• [SUPPLIED MATERIAL]:
- Opening Delimiter -

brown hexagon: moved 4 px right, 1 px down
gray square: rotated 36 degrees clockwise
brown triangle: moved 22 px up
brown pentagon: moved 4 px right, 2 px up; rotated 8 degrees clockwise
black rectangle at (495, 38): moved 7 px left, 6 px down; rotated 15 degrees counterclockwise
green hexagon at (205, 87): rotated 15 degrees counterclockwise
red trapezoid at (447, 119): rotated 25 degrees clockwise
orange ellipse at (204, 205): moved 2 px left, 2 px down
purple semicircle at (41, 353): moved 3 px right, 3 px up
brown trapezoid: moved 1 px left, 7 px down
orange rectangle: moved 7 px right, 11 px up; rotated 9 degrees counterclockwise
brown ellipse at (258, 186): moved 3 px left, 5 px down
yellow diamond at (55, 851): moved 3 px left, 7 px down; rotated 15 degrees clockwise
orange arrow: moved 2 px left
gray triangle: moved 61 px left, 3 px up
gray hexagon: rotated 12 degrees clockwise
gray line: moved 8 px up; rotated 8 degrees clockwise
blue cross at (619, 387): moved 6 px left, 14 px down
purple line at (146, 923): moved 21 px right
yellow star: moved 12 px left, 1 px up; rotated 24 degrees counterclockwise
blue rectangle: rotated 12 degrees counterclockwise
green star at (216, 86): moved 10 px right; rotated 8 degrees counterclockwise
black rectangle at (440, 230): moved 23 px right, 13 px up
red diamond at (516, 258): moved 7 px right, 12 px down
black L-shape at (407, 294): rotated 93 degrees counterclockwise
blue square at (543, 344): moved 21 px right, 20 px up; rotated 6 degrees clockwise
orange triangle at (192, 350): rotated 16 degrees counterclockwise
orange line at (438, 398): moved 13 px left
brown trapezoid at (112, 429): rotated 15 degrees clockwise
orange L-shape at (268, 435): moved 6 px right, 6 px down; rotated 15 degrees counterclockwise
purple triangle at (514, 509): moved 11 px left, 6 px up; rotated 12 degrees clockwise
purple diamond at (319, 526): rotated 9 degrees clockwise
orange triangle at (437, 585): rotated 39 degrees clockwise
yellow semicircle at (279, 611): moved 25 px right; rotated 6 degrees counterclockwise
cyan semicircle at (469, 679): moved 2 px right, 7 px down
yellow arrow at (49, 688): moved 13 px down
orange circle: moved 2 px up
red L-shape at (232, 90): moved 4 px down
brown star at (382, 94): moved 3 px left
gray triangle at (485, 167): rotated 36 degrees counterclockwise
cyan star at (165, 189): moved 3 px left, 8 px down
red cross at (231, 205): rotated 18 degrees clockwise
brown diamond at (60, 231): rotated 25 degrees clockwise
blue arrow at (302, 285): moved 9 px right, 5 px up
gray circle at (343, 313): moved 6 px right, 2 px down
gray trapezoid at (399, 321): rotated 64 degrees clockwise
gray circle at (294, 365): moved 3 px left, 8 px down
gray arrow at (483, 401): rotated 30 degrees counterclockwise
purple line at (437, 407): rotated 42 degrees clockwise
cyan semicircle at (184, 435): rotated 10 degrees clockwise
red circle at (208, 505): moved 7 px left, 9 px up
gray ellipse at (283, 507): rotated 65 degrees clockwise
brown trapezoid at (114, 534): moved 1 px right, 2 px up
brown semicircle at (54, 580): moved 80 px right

- Closing Delimiter -

• [WHAT YOU SHOULD DO]: Starting at the line that has "gray triangle: moved 61 px left, 3 px up" and ending at the line that has "yellow semicircle at", please write out the lines above exactly, leaving out all others.

• [SOLUTION TO THE PROBLEM]:
gray triangle: moved 61 px left, 3 px up
gray hexagon: rotated 12 degrees clockwise
gray line: moved 8 px up; rotated 8 degrees clockwise
blue cross at (619, 387): moved 6 px left, 14 px down
purple line at (146, 923): moved 21 px right
yellow star: moved 12 px left, 1 px up; rotated 24 degrees counterclockwise
blue rectangle: rotated 12 degrees counterclockwise
green star at (216, 86): moved 10 px right; rotated 8 degrees counterclockwise
black rectangle at (440, 230): moved 23 px right, 13 px up
red diamond at (516, 258): moved 7 px right, 12 px down
black L-shape at (407, 294): rotated 93 degrees counterclockwise
blue square at (543, 344): moved 21 px right, 20 px up; rotated 6 degrees clockwise
orange triangle at (192, 350): rotated 16 degrees counterclockwise
orange line at (438, 398): moved 13 px left
brown trapezoid at (112, 429): rotated 15 degrees clockwise
orange L-shape at (268, 435): moved 6 px right, 6 px down; rotated 15 degrees counterclockwise
purple triangle at (514, 509): moved 11 px left, 6 px up; rotated 12 degrees clockwise
purple diamond at (319, 526): rotated 9 degrees clockwise
orange triangle at (437, 585): rotated 39 degrees clockwise
yellow semicircle at (279, 611): moved 25 px right; rotated 6 degrees counterclockwise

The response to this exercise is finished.